[Scene edit records]
◆ ◆ ◆

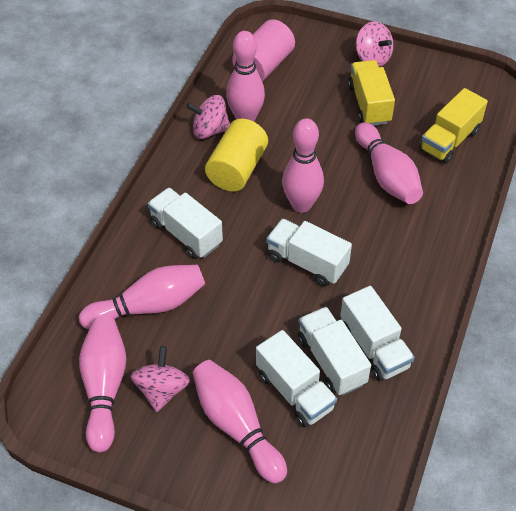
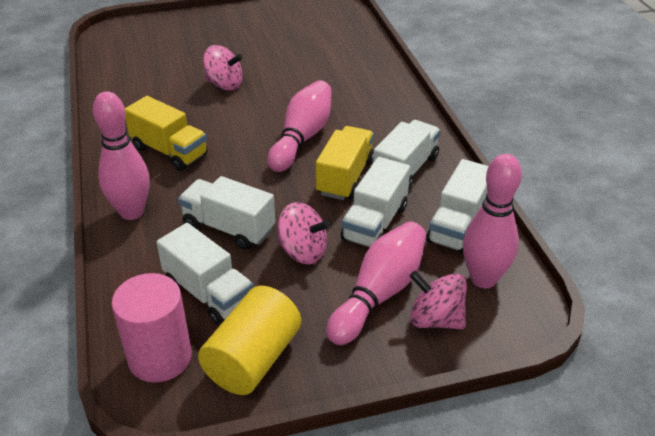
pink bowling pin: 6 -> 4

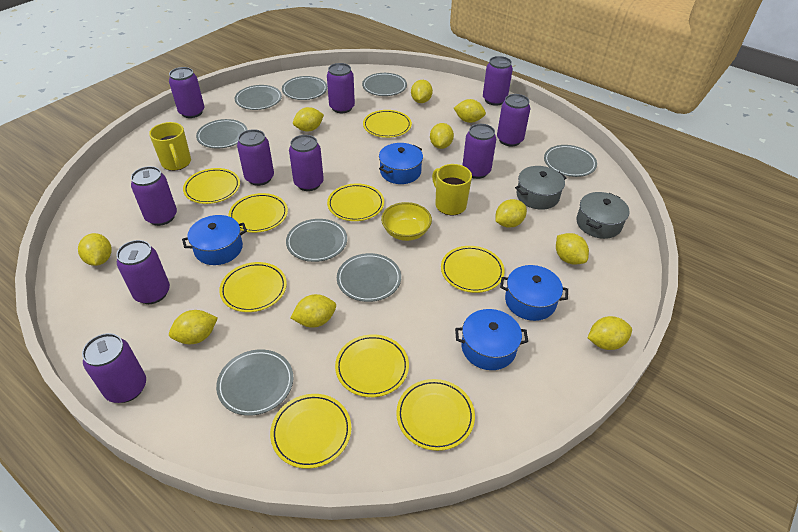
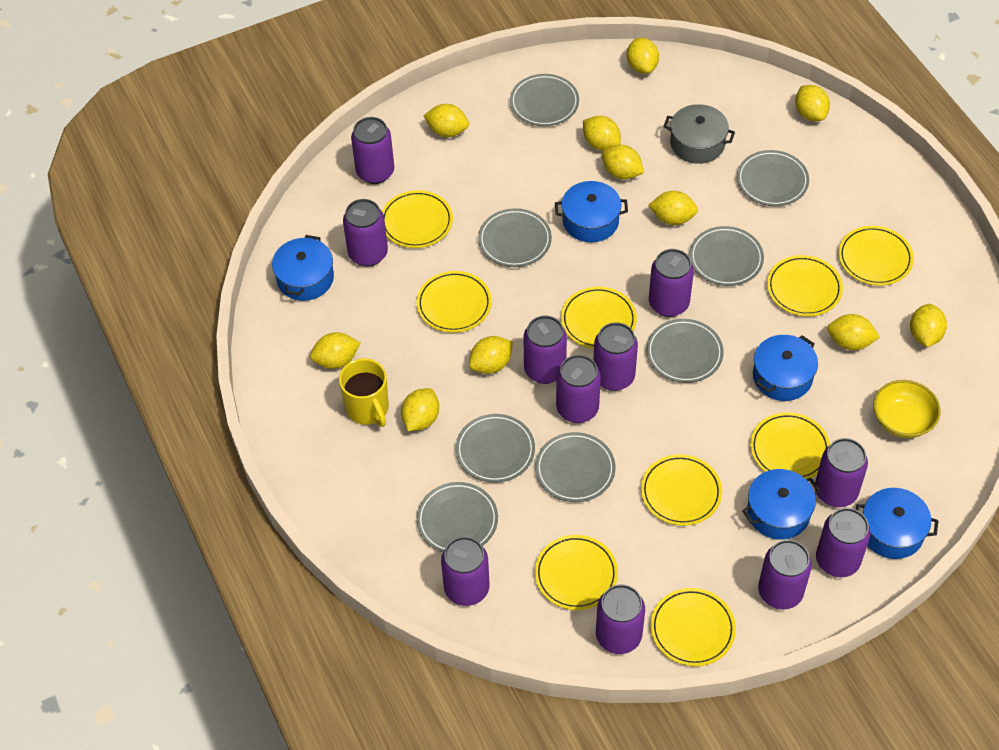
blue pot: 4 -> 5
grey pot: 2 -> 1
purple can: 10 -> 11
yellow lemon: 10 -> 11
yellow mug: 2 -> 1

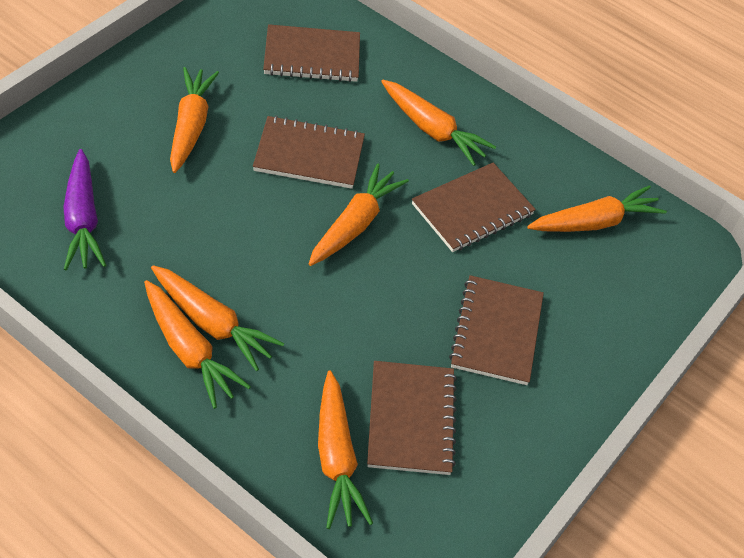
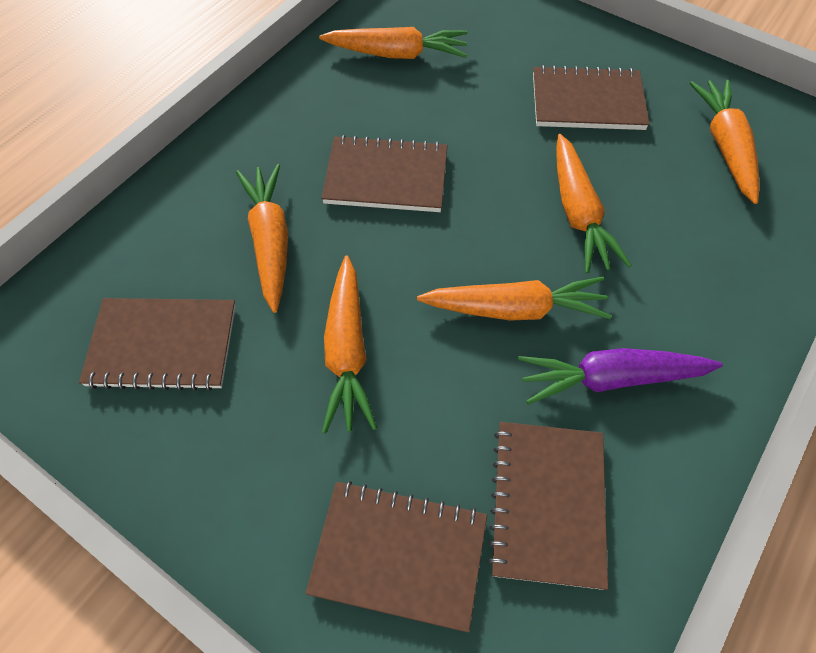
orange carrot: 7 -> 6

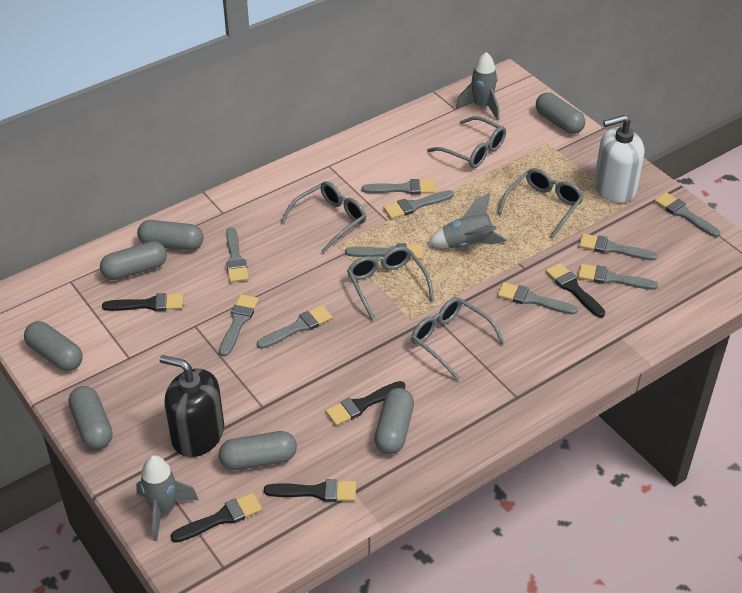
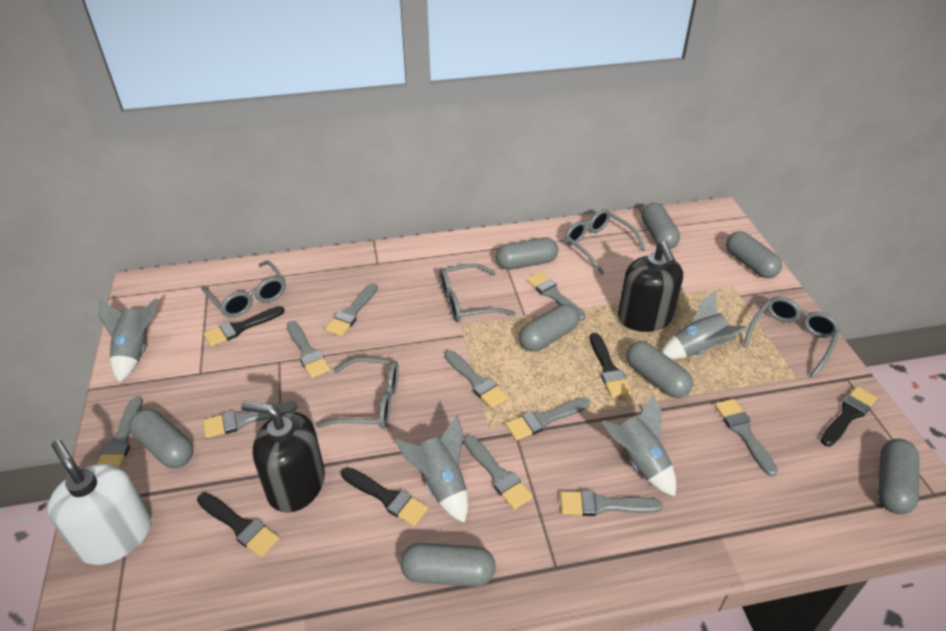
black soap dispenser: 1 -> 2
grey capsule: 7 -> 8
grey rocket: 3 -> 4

◆ ◆ ◆

**WORK REQUIRED:**
Using the records given above, list every line that includes the word "grey".

**EXERCISE RESPONSE:**
grey pot: 2 -> 1
grey capsule: 7 -> 8
grey rocket: 3 -> 4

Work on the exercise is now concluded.